*** Begin section ***

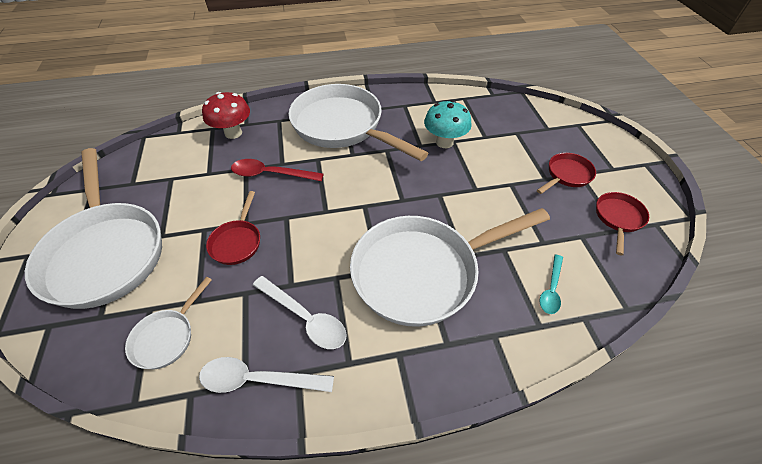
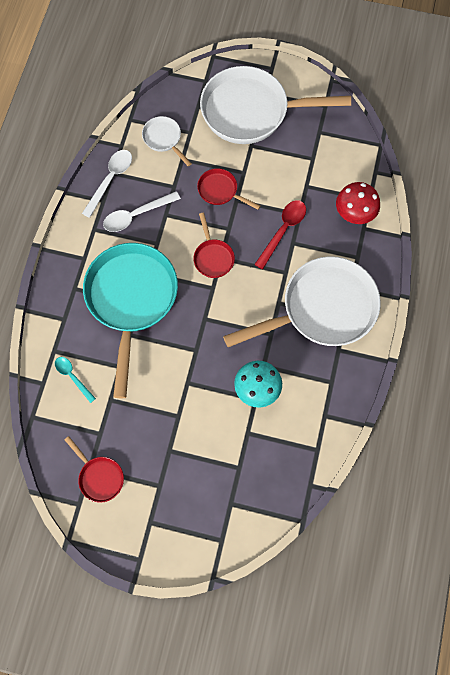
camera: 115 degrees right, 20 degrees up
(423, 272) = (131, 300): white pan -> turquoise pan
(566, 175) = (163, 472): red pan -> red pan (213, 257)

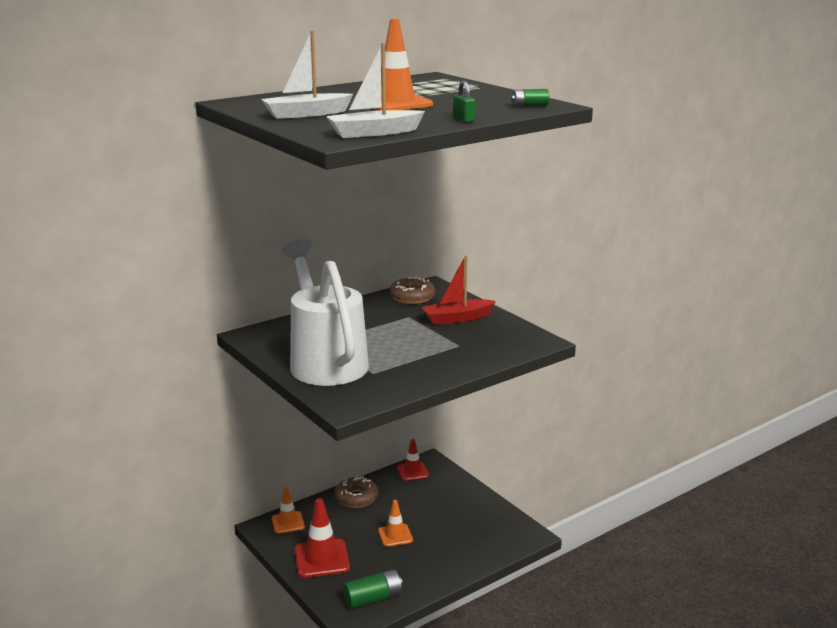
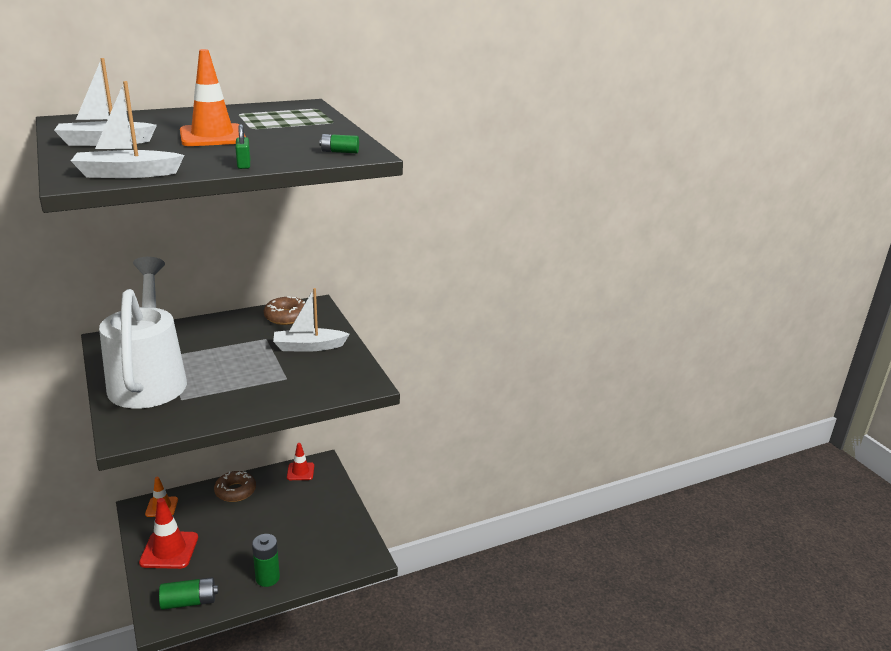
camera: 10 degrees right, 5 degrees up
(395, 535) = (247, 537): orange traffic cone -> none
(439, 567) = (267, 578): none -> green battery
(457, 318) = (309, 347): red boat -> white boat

*** End section ***
*** Begin section ***

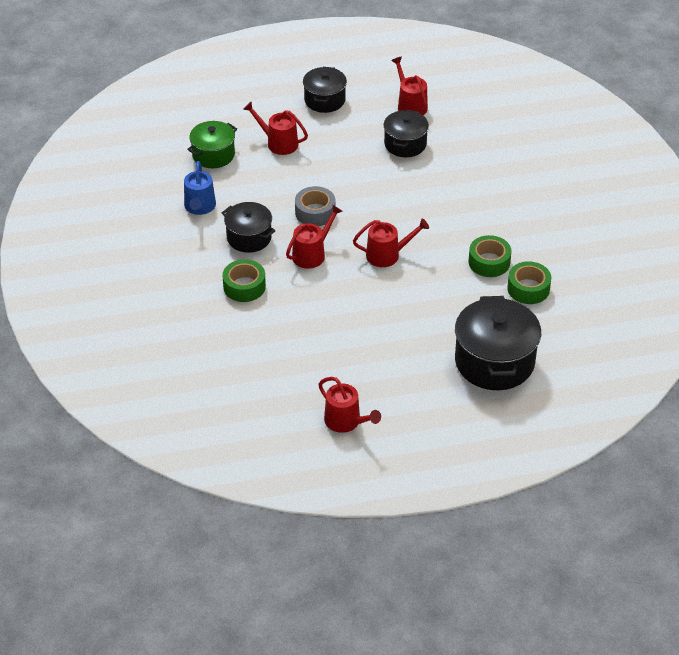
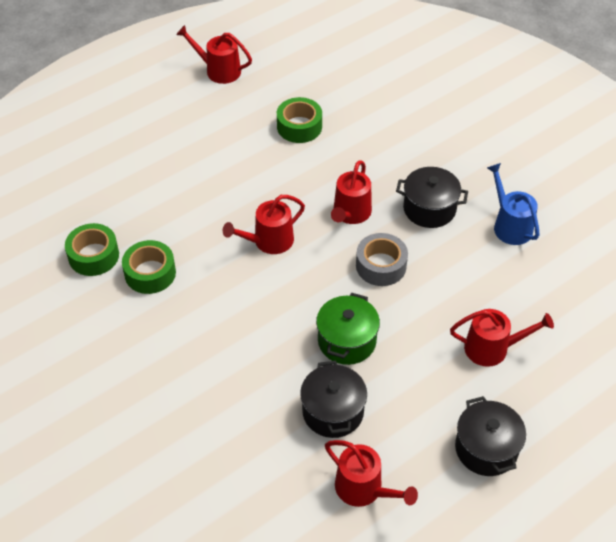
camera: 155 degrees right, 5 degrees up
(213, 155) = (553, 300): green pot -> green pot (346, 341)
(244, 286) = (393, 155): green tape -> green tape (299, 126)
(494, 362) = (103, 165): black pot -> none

*** End section ***
*** Begin section ***

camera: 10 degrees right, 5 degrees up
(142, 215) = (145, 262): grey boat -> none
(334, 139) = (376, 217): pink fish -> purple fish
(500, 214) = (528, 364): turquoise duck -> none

*** End section ***

Problem to solve ->
Scan the records above for the lines holding "camera: 155 degrees right, 5 degrees up" and "(494, 362) = (103, 165): black pot -> none". Transcribe those two and every line between them word for word, and no others.

Written response ->
camera: 155 degrees right, 5 degrees up
(213, 155) = (553, 300): green pot -> green pot (346, 341)
(244, 286) = (393, 155): green tape -> green tape (299, 126)
(494, 362) = (103, 165): black pot -> none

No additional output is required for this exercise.